---------- DATA FOR THIS EXERCISE ----------

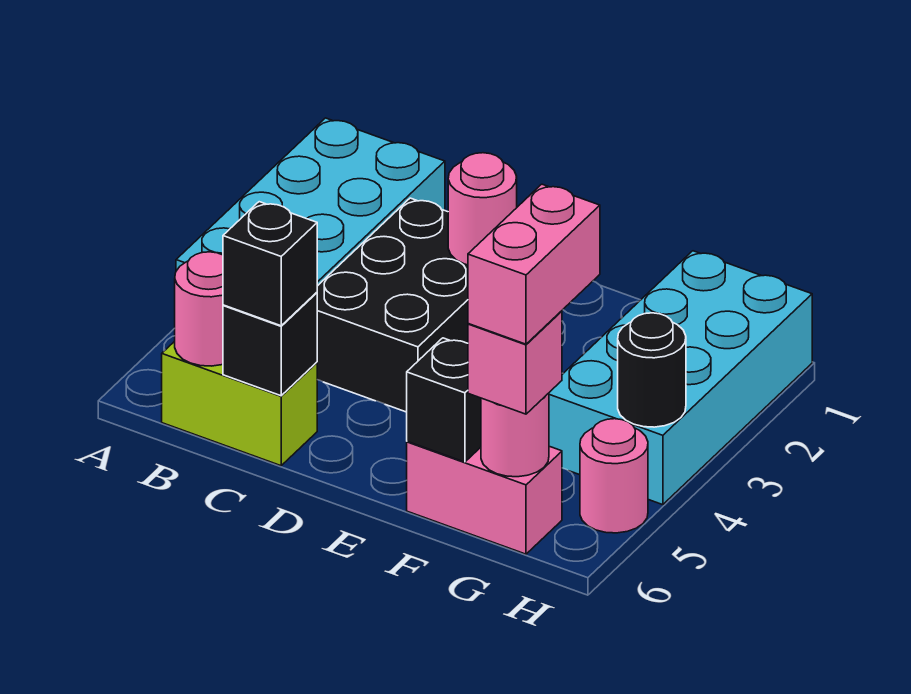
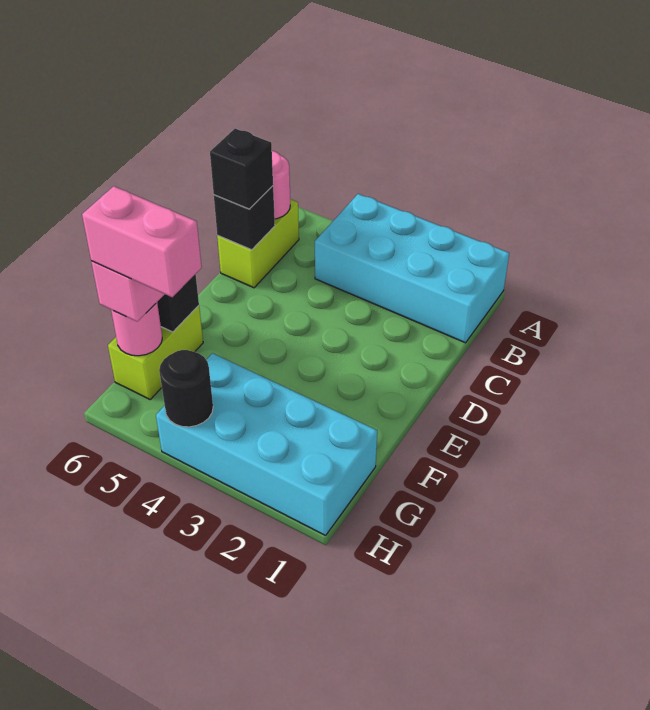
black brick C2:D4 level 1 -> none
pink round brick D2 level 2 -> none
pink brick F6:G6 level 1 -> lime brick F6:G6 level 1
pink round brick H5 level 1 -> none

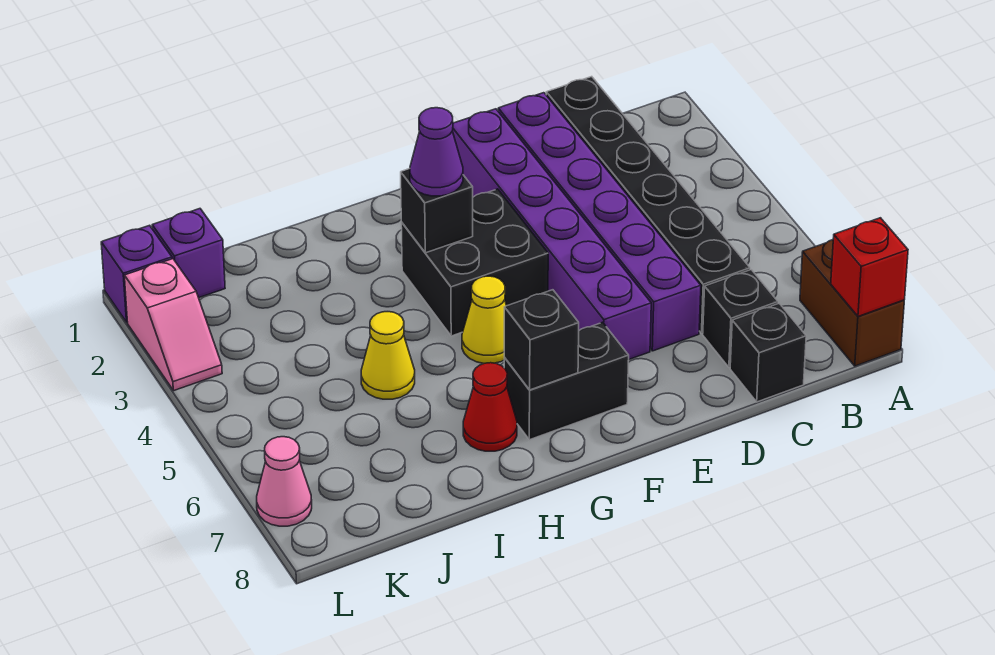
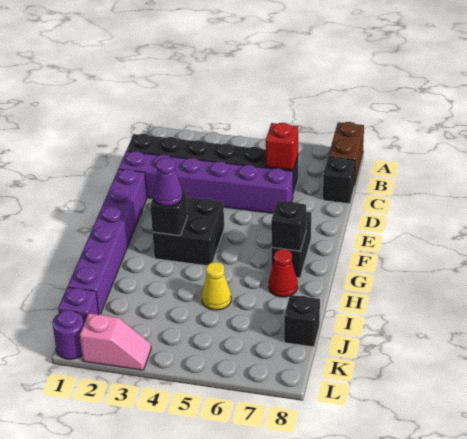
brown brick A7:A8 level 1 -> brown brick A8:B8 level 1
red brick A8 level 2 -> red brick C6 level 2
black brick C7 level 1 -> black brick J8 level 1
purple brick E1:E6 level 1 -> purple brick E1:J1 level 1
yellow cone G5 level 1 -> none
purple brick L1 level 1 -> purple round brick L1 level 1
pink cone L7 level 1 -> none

----------

WHAT NEEDS TO BE DONE:
Return the lines from the line containing "brown brick A7:A8" to the end of the entries above, exactly as they appear and with no other output.

ANSWER SECTION:
brown brick A7:A8 level 1 -> brown brick A8:B8 level 1
red brick A8 level 2 -> red brick C6 level 2
black brick C7 level 1 -> black brick J8 level 1
purple brick E1:E6 level 1 -> purple brick E1:J1 level 1
yellow cone G5 level 1 -> none
purple brick L1 level 1 -> purple round brick L1 level 1
pink cone L7 level 1 -> none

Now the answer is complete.